Data records -

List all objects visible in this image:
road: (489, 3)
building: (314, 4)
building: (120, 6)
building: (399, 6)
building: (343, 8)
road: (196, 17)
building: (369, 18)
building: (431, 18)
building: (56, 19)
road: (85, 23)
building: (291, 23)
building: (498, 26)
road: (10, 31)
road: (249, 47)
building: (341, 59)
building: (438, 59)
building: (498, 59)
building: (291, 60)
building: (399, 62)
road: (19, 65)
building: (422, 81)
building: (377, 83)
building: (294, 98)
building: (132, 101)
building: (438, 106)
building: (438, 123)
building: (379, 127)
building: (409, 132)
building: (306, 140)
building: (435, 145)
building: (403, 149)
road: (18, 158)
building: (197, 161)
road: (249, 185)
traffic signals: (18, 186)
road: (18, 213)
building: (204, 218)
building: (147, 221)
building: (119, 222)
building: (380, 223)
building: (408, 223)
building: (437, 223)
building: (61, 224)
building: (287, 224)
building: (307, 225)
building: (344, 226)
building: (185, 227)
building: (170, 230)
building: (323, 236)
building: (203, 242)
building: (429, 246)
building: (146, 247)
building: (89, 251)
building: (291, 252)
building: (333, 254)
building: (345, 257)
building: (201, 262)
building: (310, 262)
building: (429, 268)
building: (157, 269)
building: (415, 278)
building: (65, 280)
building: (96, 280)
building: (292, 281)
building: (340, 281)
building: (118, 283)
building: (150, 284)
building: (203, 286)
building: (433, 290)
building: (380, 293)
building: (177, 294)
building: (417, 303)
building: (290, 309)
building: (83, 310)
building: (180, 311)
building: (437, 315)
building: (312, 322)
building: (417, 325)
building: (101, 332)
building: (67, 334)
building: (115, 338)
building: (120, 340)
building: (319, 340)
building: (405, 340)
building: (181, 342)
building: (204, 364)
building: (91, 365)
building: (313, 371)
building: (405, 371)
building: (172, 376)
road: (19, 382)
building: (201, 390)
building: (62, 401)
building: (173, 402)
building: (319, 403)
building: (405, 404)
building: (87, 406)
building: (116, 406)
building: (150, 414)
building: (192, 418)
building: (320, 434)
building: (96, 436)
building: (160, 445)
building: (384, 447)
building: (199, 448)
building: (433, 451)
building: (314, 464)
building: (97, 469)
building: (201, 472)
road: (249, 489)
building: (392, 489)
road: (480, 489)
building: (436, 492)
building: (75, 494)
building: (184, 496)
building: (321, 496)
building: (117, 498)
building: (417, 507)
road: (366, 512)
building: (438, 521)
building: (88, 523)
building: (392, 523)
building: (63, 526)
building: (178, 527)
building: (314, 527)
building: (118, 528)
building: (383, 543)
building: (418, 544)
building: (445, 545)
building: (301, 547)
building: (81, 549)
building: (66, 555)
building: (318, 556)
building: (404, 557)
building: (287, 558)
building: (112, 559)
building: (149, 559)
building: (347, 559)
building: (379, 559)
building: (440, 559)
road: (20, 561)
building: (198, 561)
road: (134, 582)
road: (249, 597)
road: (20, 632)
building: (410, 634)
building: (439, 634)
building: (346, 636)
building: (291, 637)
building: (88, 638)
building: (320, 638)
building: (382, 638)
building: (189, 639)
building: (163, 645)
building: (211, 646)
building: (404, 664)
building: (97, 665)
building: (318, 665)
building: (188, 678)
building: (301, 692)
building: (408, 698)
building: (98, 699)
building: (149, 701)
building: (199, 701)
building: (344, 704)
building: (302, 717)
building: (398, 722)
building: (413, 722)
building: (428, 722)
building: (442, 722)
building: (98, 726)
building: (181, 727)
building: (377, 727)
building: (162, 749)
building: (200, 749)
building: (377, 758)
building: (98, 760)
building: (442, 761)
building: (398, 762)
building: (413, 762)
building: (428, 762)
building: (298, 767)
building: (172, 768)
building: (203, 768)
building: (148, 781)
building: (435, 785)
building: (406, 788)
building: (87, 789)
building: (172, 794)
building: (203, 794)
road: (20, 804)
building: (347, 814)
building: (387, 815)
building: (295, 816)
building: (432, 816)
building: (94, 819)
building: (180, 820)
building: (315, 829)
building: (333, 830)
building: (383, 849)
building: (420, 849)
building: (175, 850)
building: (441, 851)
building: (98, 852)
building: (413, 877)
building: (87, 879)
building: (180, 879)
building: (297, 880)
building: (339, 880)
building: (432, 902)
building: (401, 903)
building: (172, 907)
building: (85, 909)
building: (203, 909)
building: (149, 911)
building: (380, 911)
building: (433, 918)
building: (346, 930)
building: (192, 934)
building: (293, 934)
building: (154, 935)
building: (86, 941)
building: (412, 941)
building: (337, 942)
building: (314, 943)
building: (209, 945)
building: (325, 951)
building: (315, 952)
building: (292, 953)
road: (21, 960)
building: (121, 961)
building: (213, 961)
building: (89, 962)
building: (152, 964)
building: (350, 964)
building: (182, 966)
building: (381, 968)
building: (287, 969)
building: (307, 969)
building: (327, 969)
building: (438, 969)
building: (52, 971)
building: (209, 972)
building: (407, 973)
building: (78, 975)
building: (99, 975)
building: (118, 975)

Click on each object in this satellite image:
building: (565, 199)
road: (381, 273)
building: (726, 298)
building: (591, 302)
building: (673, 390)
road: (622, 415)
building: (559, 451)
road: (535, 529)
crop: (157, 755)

What you need to do -
Copy each line exactly, beginning at the one with "Click on each" and stopping after the last line of the entries. Include nothing else.

Reply -
Click on each object in this satellite image:
building: (565, 199)
road: (381, 273)
building: (726, 298)
building: (591, 302)
building: (673, 390)
road: (622, 415)
building: (559, 451)
road: (535, 529)
crop: (157, 755)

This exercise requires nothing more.